── Available data

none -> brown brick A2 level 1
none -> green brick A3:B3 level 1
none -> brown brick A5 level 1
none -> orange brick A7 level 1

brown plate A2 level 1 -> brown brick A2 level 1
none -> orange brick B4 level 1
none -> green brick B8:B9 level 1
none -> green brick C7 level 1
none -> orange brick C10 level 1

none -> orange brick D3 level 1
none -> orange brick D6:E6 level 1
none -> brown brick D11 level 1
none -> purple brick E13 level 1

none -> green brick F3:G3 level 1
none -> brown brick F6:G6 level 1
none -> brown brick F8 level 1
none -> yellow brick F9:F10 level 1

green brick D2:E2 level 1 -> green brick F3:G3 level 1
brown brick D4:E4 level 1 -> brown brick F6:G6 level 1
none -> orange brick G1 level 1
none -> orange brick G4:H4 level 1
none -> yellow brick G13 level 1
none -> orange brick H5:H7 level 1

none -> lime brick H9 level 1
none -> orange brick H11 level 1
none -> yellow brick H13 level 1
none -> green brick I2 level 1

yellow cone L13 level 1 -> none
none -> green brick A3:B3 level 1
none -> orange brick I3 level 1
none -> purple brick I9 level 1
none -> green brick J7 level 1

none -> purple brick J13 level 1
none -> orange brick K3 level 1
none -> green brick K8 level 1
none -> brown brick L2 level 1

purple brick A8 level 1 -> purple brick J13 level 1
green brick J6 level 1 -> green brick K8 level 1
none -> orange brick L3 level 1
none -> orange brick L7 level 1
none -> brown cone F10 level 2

────
── Available data

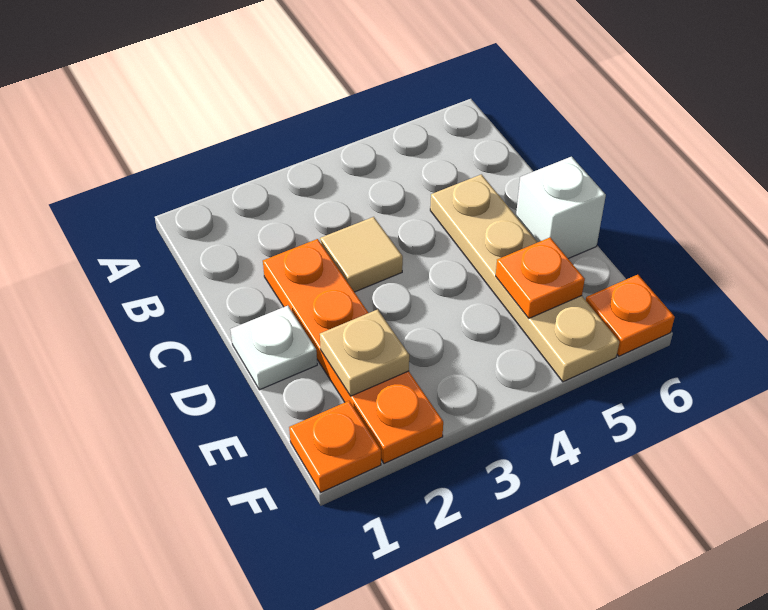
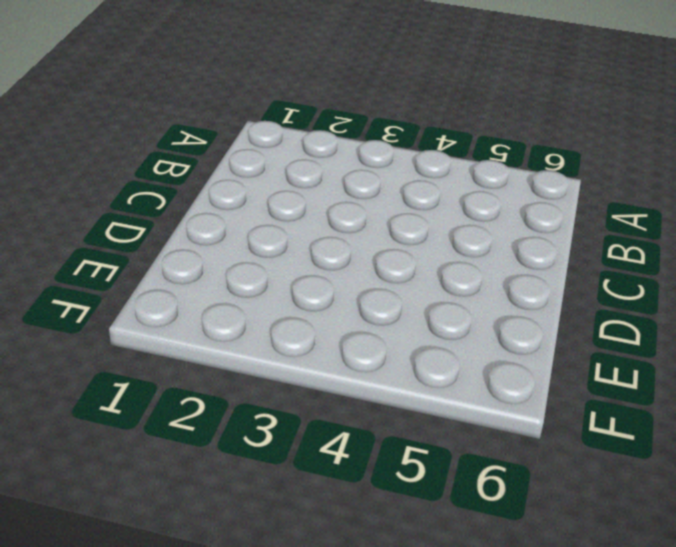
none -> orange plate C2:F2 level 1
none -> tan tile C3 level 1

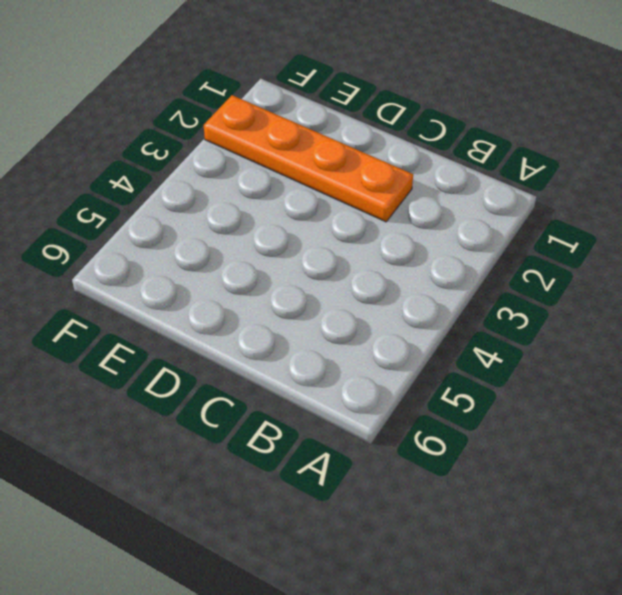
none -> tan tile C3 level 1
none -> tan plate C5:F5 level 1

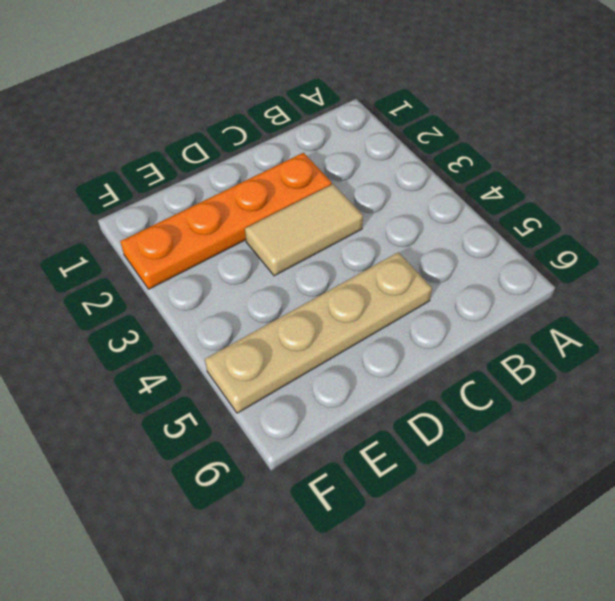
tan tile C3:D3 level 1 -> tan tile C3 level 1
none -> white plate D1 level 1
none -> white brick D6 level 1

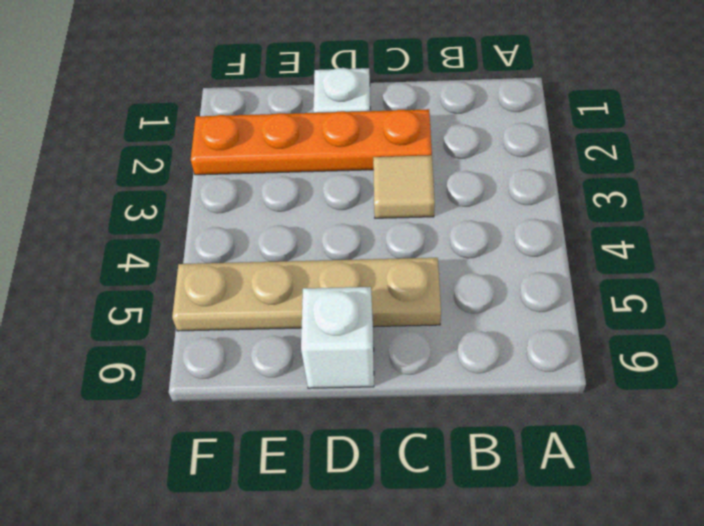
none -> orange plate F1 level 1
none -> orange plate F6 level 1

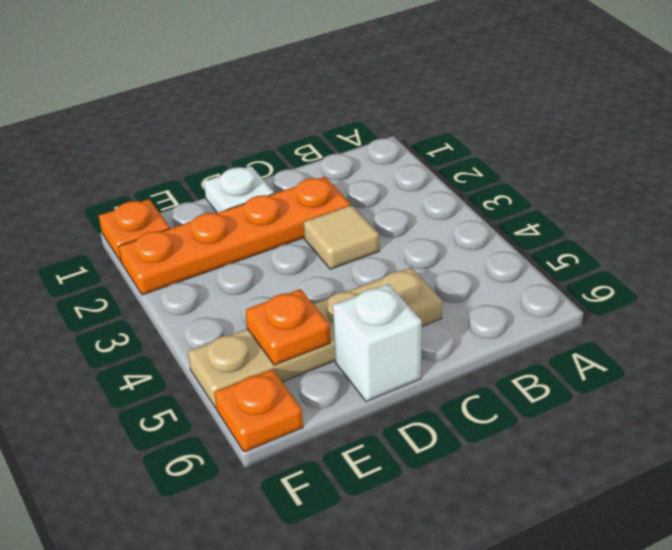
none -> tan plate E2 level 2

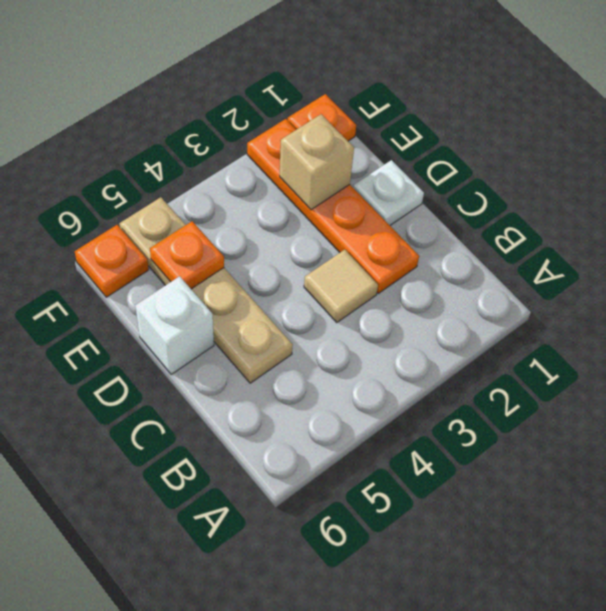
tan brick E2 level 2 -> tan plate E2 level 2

────

What is needed>
Look back over the records above. Reproduce exactly everything from the line with "none -> white plate D1 level 1" down to the line with "tan brick E2 level 2 -> tan plate E2 level 2", inclusive, and leave the pictures out.

Task solution>
none -> white plate D1 level 1
none -> white brick D6 level 1

none -> orange plate F1 level 1
none -> orange plate F6 level 1

none -> tan plate E2 level 2

tan brick E2 level 2 -> tan plate E2 level 2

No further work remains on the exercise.